Which lines of the entries contain the word "camera"? Please list them.

DATA FOR PROCESSING:
• • • • • • •

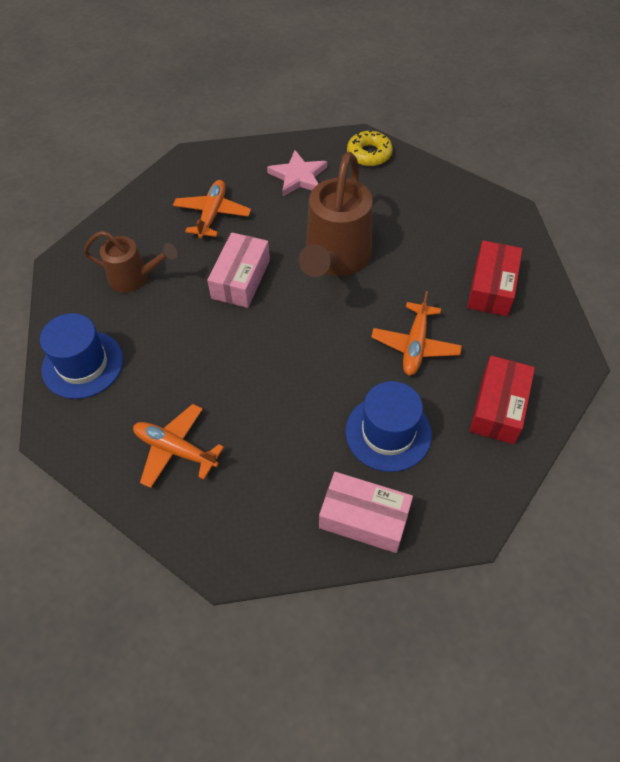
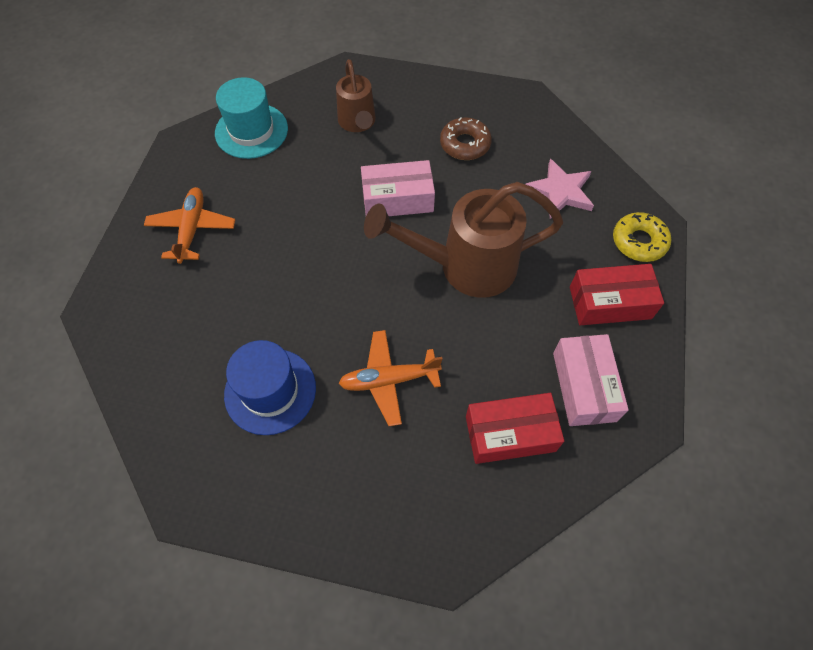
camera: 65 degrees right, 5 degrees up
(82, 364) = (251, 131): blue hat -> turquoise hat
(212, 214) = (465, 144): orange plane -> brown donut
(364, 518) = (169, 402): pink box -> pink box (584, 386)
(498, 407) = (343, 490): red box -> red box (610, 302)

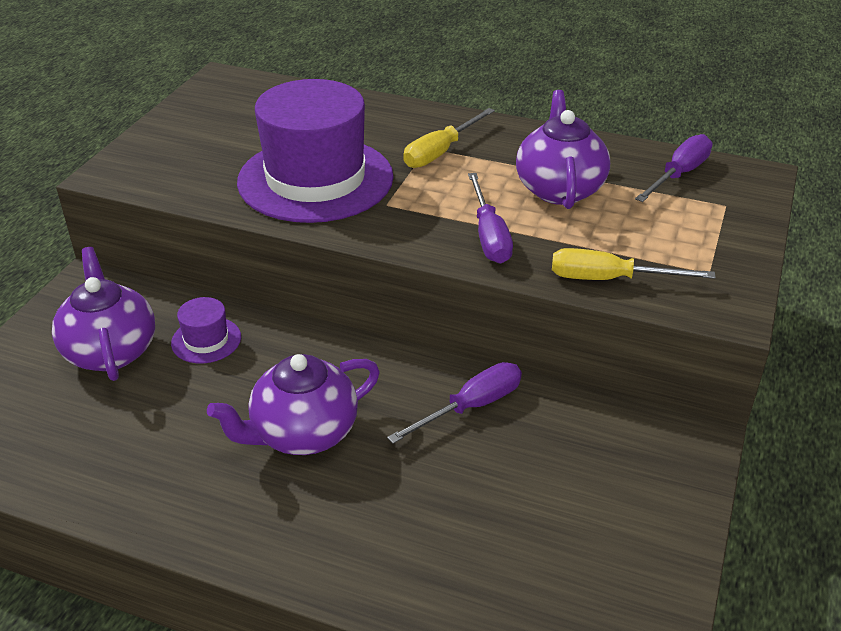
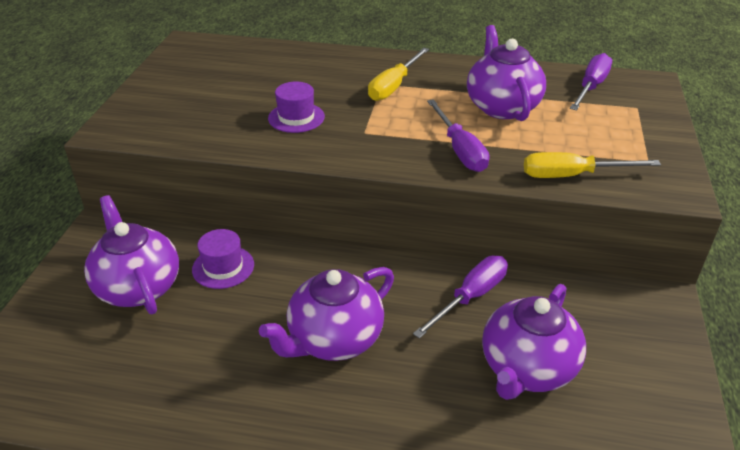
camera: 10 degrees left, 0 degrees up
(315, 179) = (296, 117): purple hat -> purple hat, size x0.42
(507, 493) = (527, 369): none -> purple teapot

• • • • • • •

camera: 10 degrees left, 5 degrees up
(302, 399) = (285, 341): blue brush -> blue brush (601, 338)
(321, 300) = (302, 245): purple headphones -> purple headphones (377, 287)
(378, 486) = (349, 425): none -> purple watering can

• • • • • • •

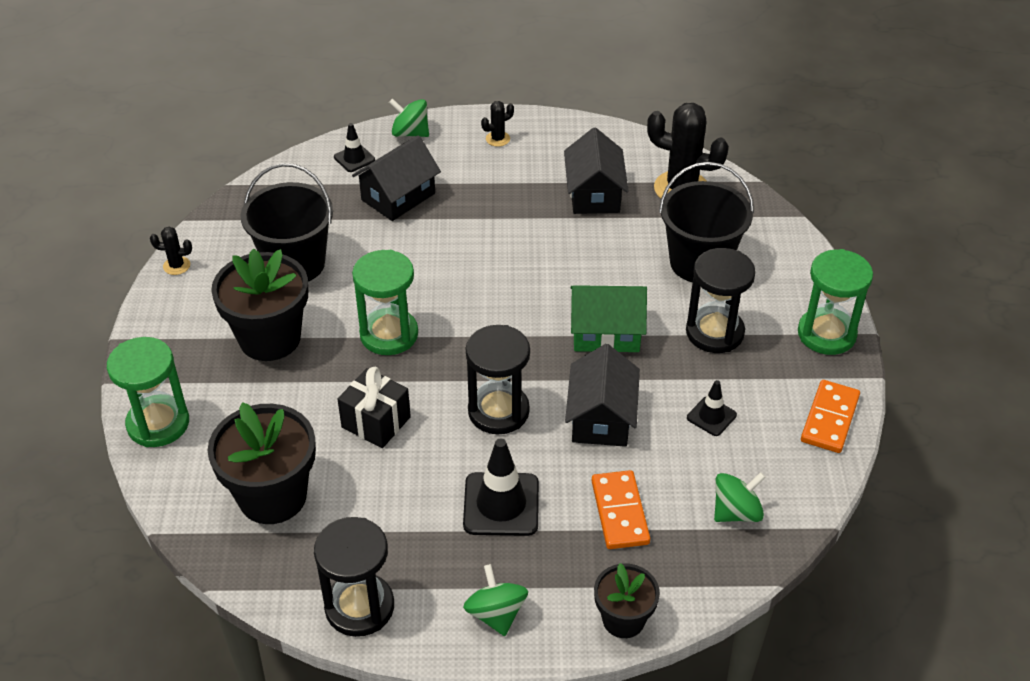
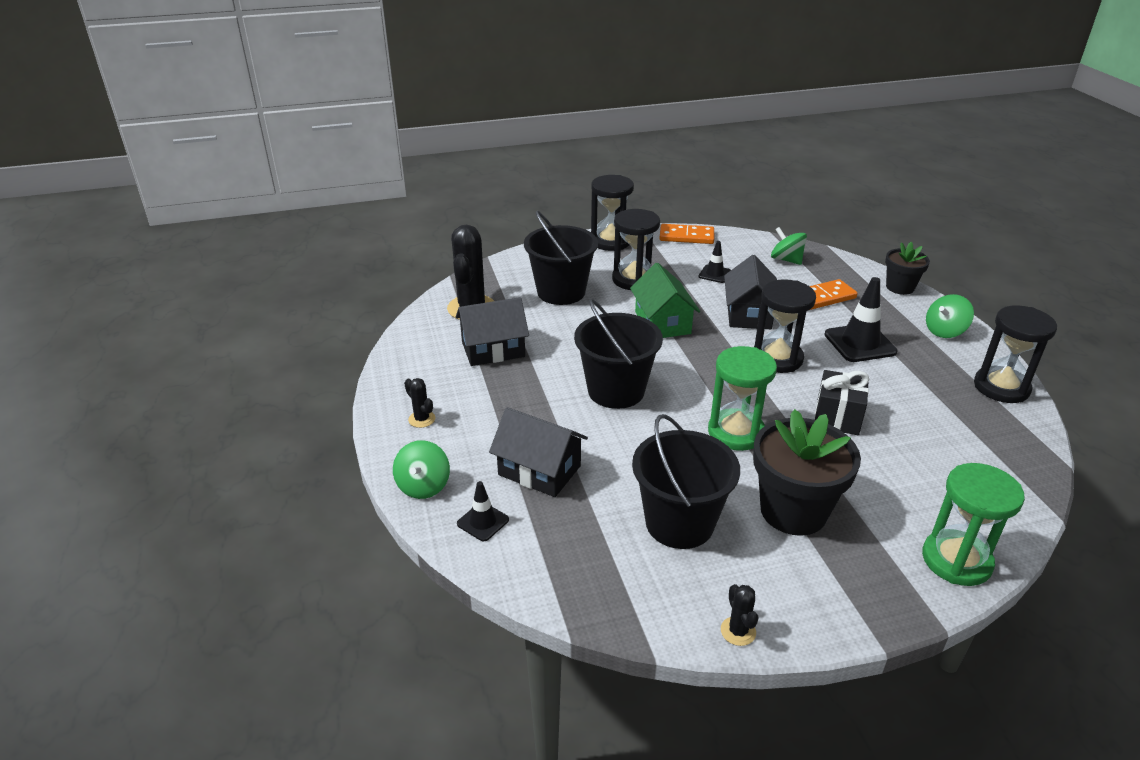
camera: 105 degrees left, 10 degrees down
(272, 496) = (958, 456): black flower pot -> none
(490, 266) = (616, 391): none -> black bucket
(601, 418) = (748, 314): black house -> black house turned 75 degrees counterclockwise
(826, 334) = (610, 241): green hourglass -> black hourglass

• • • • • • •

ANSWER SECTION:
camera: 65 degrees right, 5 degrees up
camera: 10 degrees left, 0 degrees up
camera: 10 degrees left, 5 degrees up
camera: 105 degrees left, 10 degrees down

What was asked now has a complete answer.